YOUR GOAL:
Determine how many lines in these records hold "purple". Only the number is wanted.
====== EXERCISE MATERIAL ======
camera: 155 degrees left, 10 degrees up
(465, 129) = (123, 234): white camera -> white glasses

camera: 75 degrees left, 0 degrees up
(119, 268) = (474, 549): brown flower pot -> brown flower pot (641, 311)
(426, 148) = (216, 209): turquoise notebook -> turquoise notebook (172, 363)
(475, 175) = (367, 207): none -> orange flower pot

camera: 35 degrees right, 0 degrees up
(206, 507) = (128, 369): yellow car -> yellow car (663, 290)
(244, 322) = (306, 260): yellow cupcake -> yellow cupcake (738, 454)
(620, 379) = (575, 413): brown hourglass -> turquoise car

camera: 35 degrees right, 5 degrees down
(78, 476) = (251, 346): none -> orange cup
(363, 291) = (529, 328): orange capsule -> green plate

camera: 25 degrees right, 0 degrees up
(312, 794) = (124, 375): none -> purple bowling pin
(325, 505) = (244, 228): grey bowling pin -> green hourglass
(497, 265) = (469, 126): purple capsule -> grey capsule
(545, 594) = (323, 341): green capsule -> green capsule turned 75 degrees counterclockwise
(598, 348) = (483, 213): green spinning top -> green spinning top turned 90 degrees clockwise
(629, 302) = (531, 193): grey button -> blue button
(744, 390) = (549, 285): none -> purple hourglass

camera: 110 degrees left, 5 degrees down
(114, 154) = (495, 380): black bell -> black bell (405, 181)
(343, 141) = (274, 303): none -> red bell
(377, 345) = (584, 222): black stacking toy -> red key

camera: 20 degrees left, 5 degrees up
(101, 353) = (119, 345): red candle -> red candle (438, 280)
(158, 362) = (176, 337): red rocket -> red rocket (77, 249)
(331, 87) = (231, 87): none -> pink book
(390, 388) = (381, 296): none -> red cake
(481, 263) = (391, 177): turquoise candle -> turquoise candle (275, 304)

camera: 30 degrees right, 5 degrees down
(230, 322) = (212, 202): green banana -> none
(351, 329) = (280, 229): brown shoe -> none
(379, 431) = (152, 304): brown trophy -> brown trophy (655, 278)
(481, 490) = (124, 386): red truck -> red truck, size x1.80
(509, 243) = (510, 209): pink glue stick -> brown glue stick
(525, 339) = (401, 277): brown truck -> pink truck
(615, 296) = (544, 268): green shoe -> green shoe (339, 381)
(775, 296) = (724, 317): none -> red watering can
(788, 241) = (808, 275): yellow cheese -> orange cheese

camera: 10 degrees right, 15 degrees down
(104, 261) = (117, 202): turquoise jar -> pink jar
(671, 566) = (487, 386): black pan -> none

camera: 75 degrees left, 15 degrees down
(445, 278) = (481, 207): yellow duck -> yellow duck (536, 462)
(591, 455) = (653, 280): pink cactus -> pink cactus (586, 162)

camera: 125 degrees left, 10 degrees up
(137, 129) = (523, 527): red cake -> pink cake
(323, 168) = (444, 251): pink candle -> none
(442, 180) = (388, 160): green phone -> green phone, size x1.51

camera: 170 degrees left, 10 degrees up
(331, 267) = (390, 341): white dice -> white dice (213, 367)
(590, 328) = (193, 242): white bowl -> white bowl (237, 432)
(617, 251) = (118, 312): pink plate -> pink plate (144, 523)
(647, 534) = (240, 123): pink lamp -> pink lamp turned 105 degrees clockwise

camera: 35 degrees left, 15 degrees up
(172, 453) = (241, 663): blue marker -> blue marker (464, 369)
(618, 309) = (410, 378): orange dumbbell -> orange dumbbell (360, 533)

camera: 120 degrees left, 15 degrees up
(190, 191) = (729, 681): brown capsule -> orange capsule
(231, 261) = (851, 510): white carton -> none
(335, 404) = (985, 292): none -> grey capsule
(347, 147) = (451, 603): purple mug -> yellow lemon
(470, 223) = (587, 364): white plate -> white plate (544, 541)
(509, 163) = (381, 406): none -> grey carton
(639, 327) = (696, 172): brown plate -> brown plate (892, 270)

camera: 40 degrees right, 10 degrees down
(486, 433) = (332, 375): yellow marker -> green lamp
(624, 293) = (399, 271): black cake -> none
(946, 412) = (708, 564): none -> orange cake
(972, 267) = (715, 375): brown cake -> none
======
RESPONSE TO THE TASK:
4